**ABOUT THIS TASK**
Word for word, the listing below should be printed again.

**DATA SECTION**
==*==
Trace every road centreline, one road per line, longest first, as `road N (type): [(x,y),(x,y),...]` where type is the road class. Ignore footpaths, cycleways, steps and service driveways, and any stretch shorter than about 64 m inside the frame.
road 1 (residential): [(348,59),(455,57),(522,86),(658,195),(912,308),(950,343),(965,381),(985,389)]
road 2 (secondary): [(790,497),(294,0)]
==*==
**RESULT**
Trace every road centreline, one road per line, longest first, as `road N (type): [(x,y),(x,y),...]` where type is the road class. Ignore footpaths, cycleways, steps and service driveways, and any stretch shorter than about 64 m inside the frame.
road 1 (residential): [(348,59),(455,57),(522,86),(658,195),(912,308),(950,343),(965,381),(985,389)]
road 2 (secondary): [(790,497),(294,0)]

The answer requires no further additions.